■ WHAT TO PRODUCE
Copy each line below holding "minus".

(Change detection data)
══════════

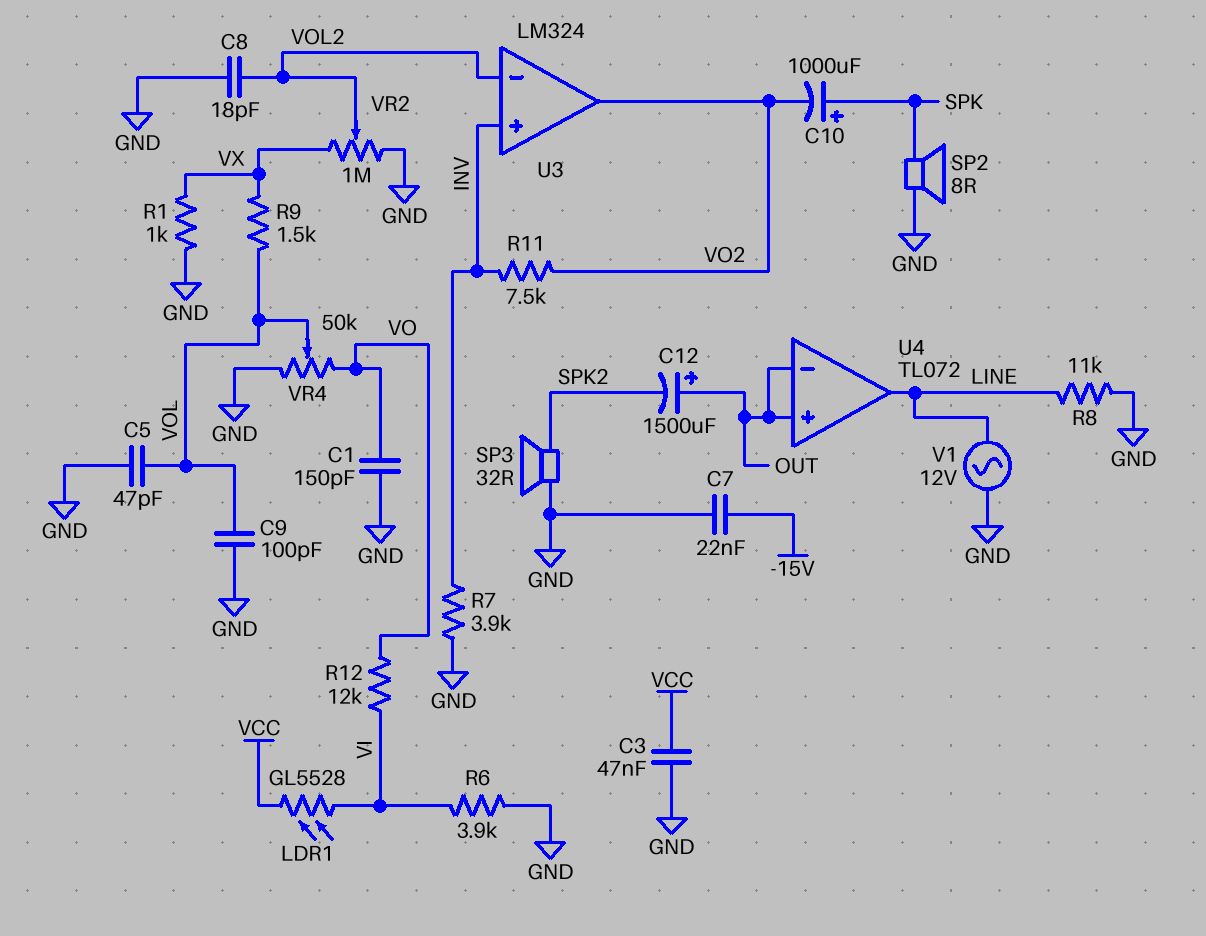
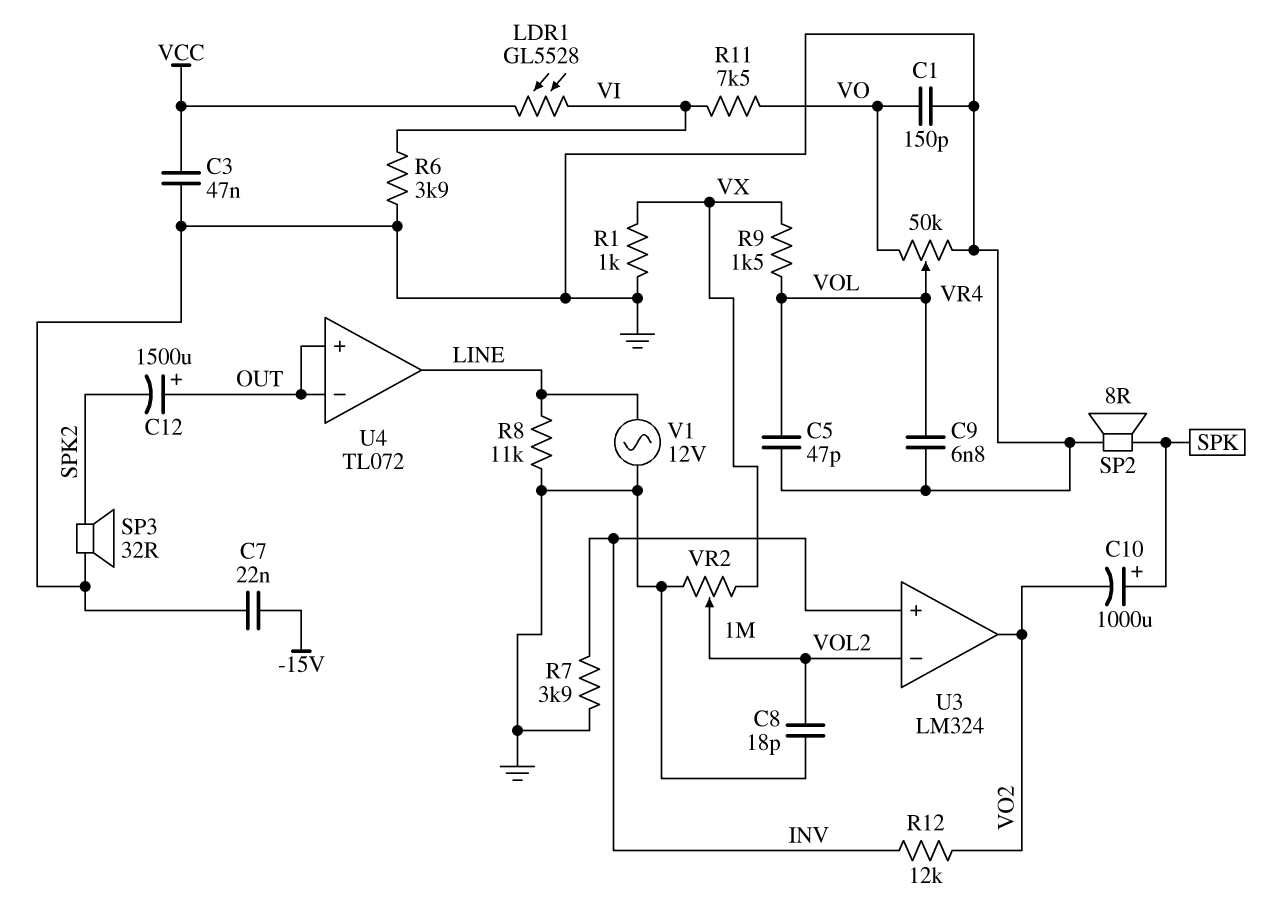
C9: 100pF (GND, VOL) -> 6.8nF (GND, VOL)
R11: 7.5k (INV, VO2) -> 7.5k (VI, VO)
R12: 12k (VI, VO) -> 12k (INV, VO2)

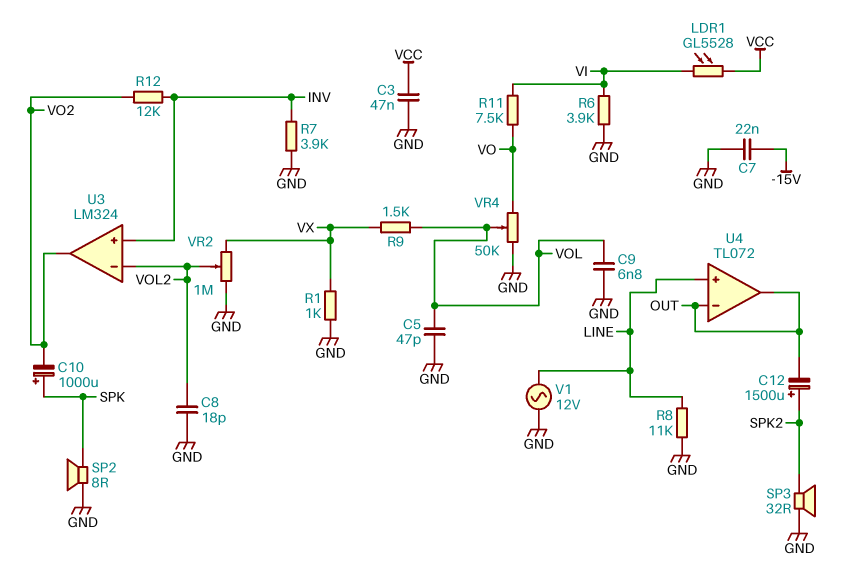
C1: 150pF (GND, VO) -> none
C12: 1500uF (plus OUT, minus SPK2) -> 1500uF (plus SPK2, minus OUT)
U4 pin in+: OUT -> LINE
U4 pin out: LINE -> OUT

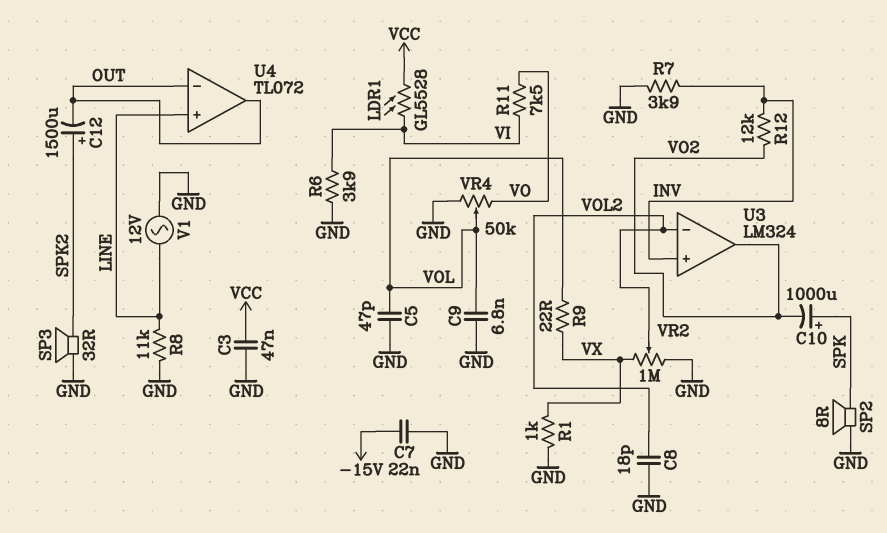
R9: 1.5k (VOL, VX) -> 22 (VOL, VX)

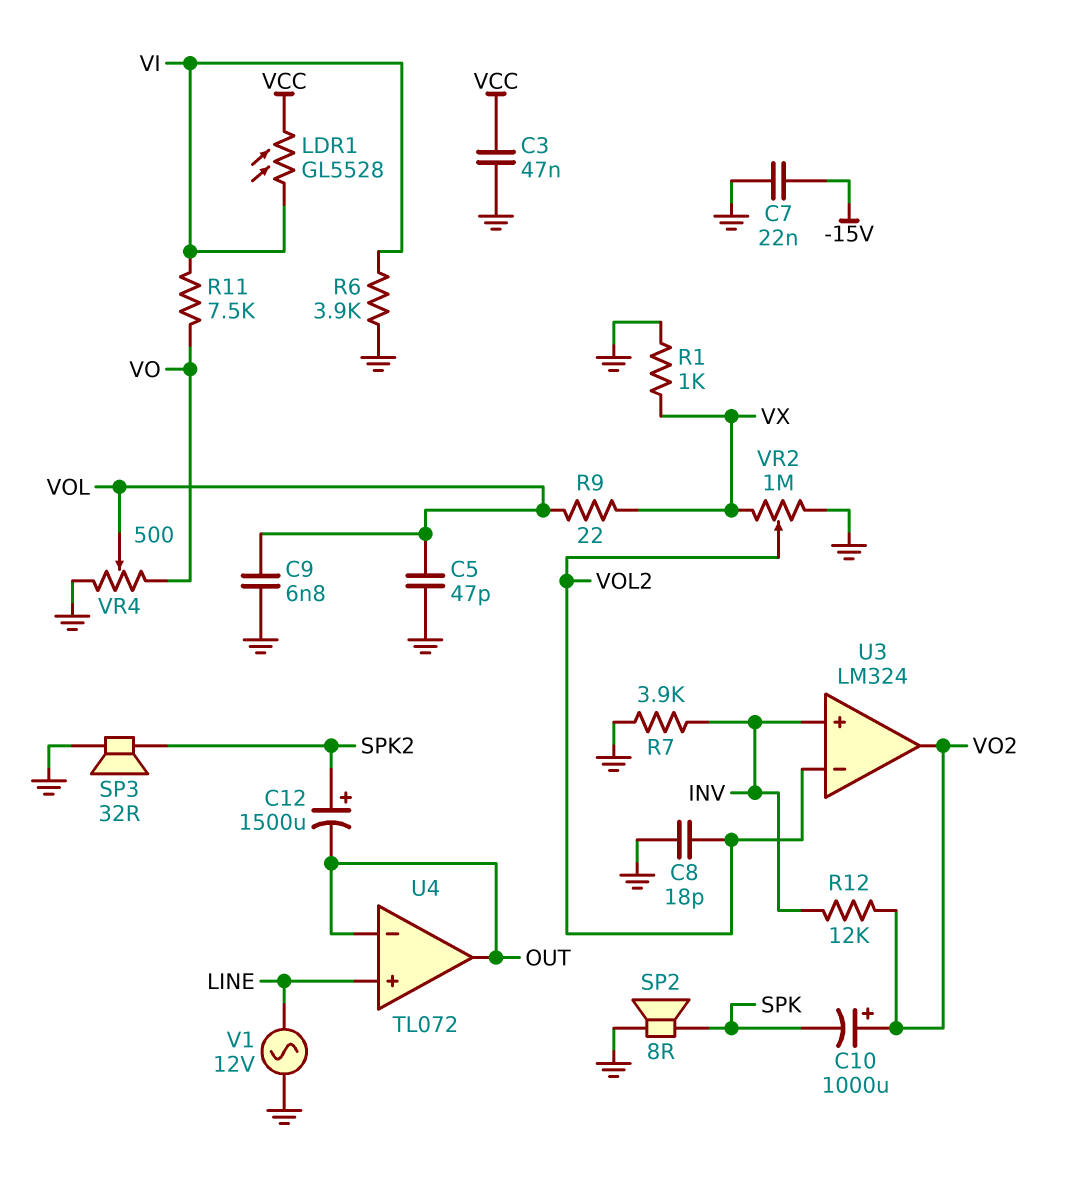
C10: 1000uF (plus SPK, minus VO2) -> 1000uF (plus VO2, minus SPK)
R8: 11k (GND, LINE) -> none
VR4: 50k (GND, VO, wiper VOL) -> 500 (GND, VO, wiper VOL)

══════════

■ SOLUTION TO THIS PROBLEM
C12: 1500uF (plus OUT, minus SPK2) -> 1500uF (plus SPK2, minus OUT)
C10: 1000uF (plus SPK, minus VO2) -> 1000uF (plus VO2, minus SPK)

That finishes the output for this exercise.